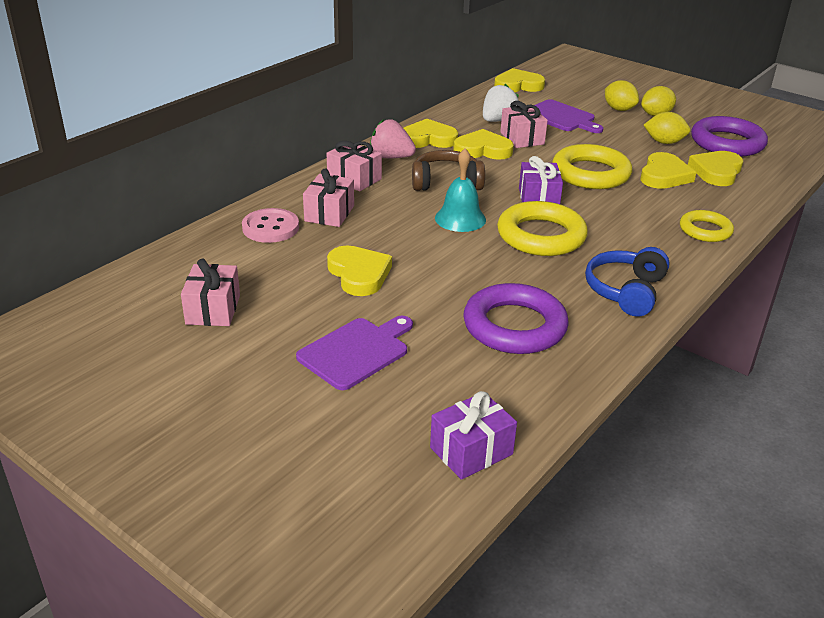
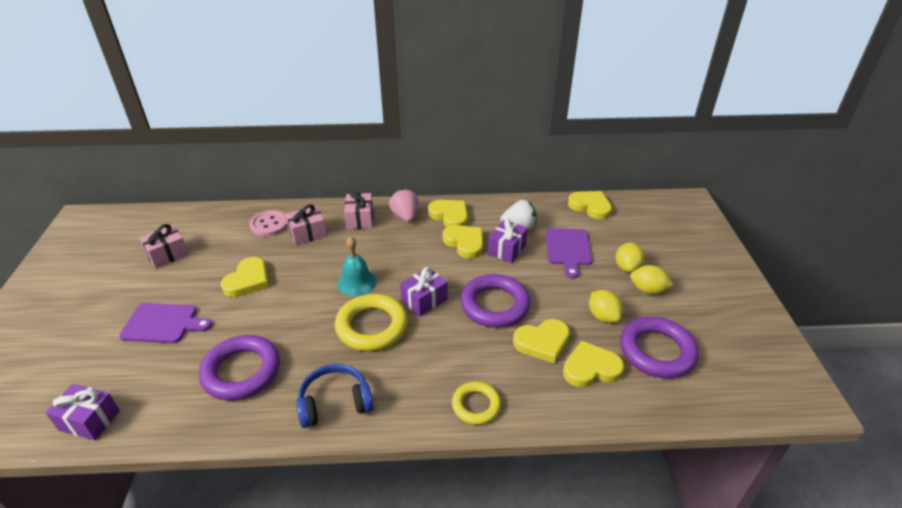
camera: 50 degrees right, 5 degrees up
brown headphones [412,150,485,191] -> none
pink gift [500,101,548,148] -> purple gift [488,219,528,263]
yellow ring [552,144,632,189] -> purple ring [460,274,530,328]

◆ ◆ ◆ ◆

Rewrite the data above exactly as given, but omit the images.

Solved exercise:
camera: 50 degrees right, 5 degrees up
brown headphones [412,150,485,191] -> none
pink gift [500,101,548,148] -> purple gift [488,219,528,263]
yellow ring [552,144,632,189] -> purple ring [460,274,530,328]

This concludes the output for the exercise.